Records of spatial reasoning questions
▶

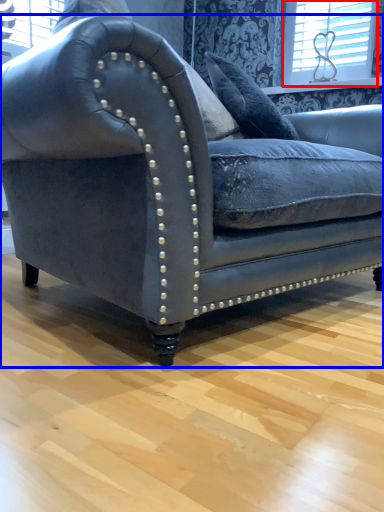
Question: Which of the following is the closest to the observer, window (highlighted by a red box) or studio couch (highlighted by a blue box)?

Choices:
 (A) window
 (B) studio couch

Answer: (B)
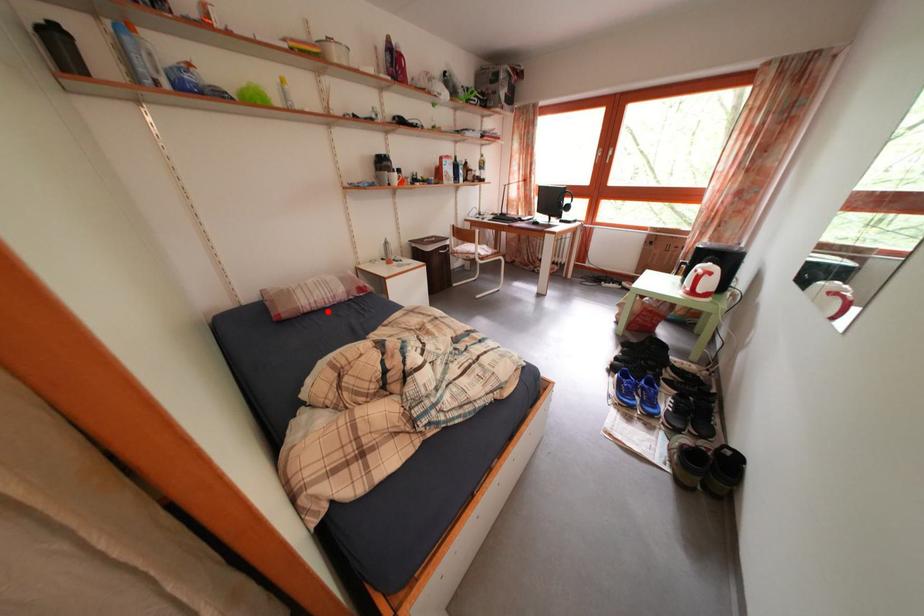
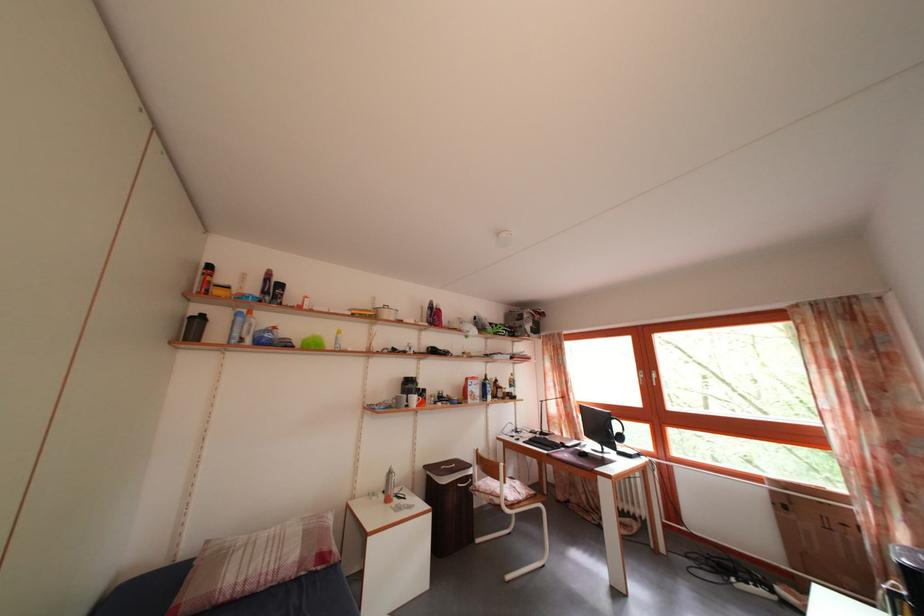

◀

** Directive **
Reproduce all of the records above word for word, leaving out the pictures.

** The output **
Question: Which of the following is the closest to the observer, window (highlighted by a red box) or studio couch (highlighted by a blue box)?

Choices:
 (A) window
 (B) studio couch

Answer: (B)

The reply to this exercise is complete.